**Task to carry out**
Take the line that has "tv unit: (231, 164)" in it and every line after it to the end of the entries, and reproduce them exactly.

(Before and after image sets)
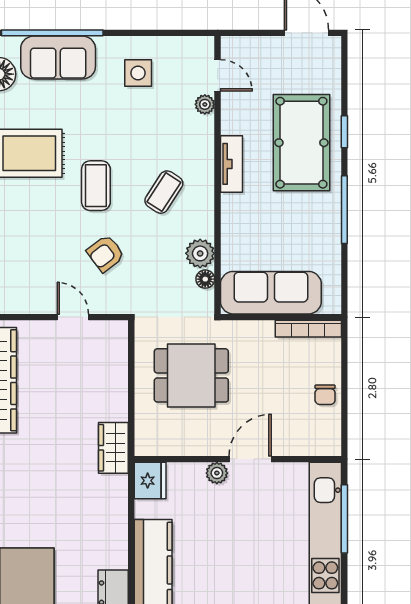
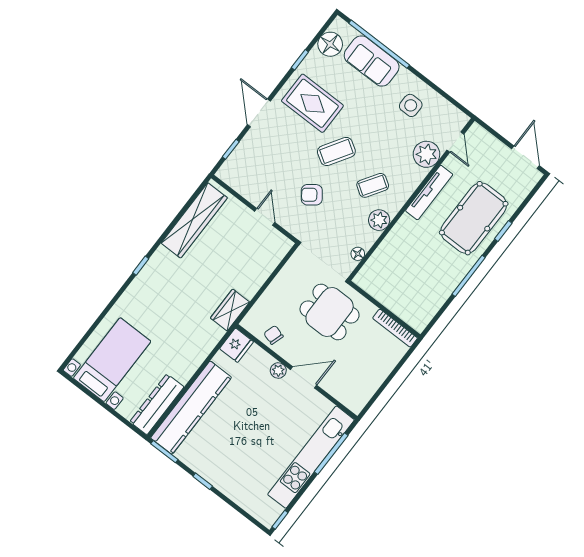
plant: (205, 104) -> (426, 154), width x1.88, depth x1.88
tv unit: (231, 164) -> (429, 193), width x1.41
coffee table: (96, 186) -> (336, 151), turned 32
plant: (200, 253) -> (379, 220), moved
sofa: (271, 293) -> (389, 291), removed
dining table: (191, 375) -> (330, 312), moved
chair: (325, 395) -> (273, 335), moved, turned 107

**Task output**
tv unit: (231, 164) -> (429, 193), width x1.41
coffee table: (96, 186) -> (336, 151), turned 32
plant: (200, 253) -> (379, 220), moved
sofa: (271, 293) -> (389, 291), removed
dining table: (191, 375) -> (330, 312), moved
chair: (325, 395) -> (273, 335), moved, turned 107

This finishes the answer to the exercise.